[Information — start]
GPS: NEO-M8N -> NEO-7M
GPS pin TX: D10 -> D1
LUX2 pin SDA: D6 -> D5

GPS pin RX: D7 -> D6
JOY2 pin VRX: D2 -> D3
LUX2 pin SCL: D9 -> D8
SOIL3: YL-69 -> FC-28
[Information — finish]
[Information — start]
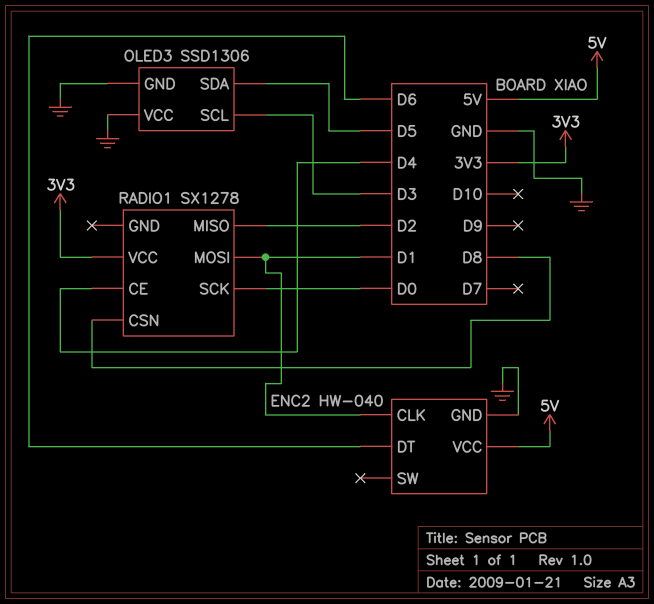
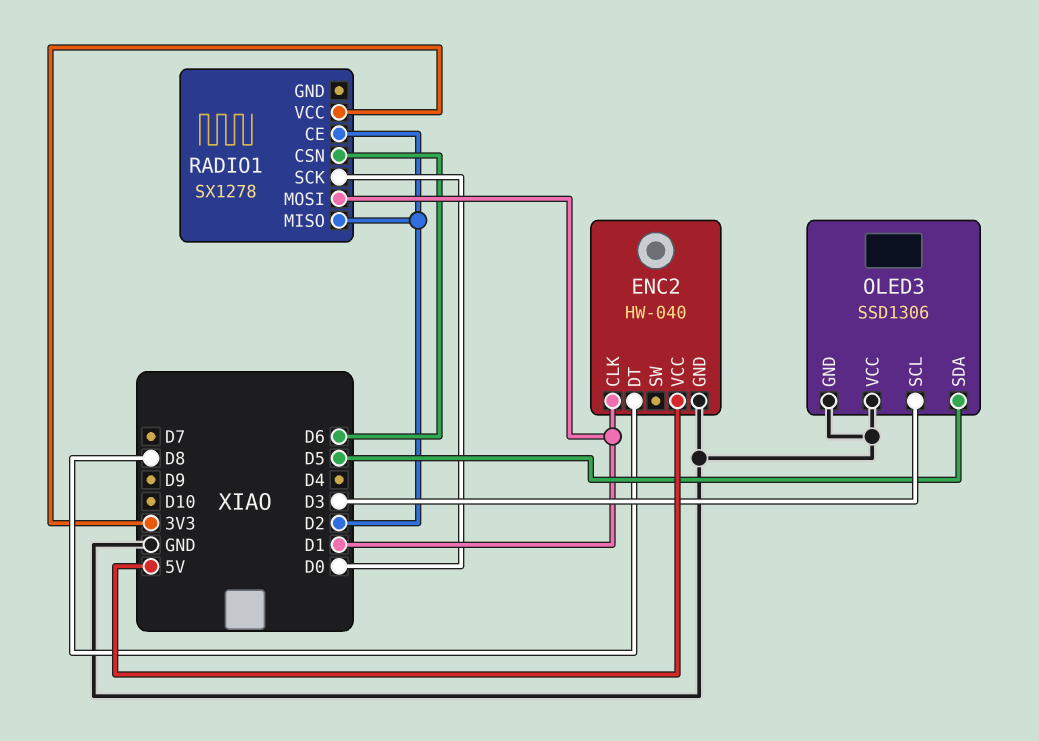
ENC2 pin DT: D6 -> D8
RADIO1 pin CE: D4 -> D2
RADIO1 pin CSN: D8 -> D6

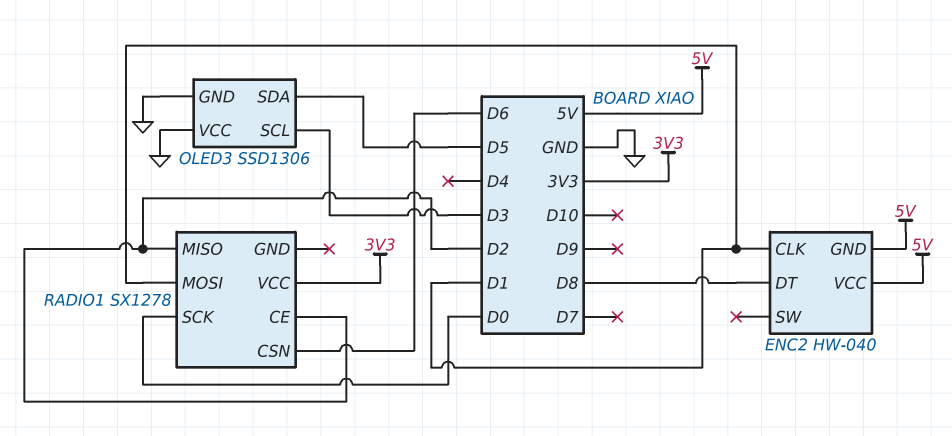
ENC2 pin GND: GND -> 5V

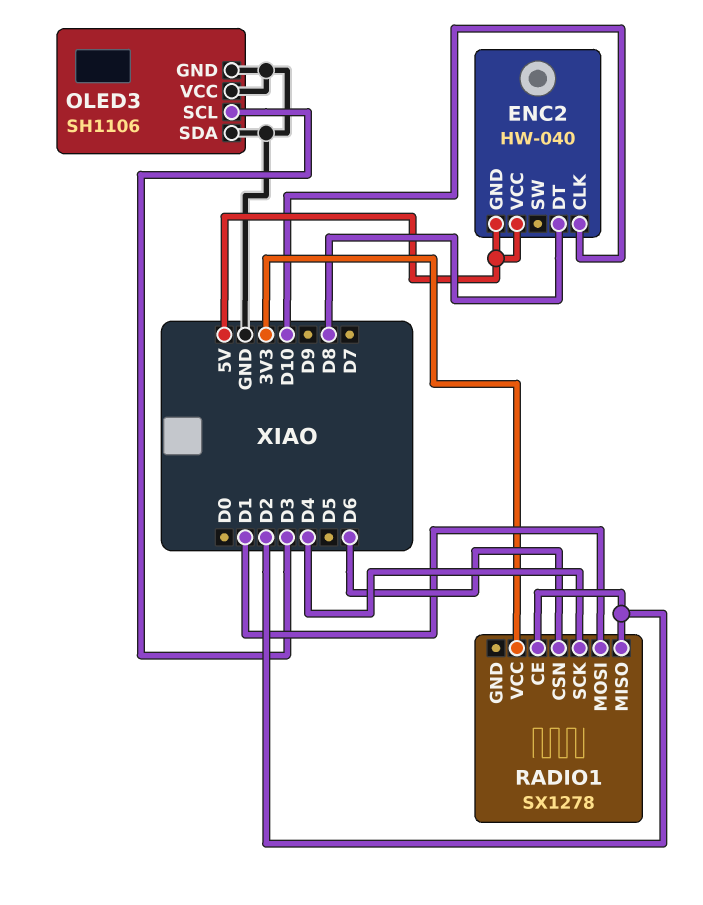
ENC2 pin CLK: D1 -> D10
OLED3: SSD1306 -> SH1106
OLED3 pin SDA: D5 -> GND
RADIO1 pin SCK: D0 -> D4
[Information — finish]
_Task requirements_
From the listing above, restate verbatim the lines running from the one with "RADIO1 pin CSN: D8 -> D6" through the one with "RADIO1 pin SCK: D0 -> D4", inclusive, but not the pictures.

_Answer area_
RADIO1 pin CSN: D8 -> D6

ENC2 pin GND: GND -> 5V

ENC2 pin CLK: D1 -> D10
OLED3: SSD1306 -> SH1106
OLED3 pin SDA: D5 -> GND
RADIO1 pin SCK: D0 -> D4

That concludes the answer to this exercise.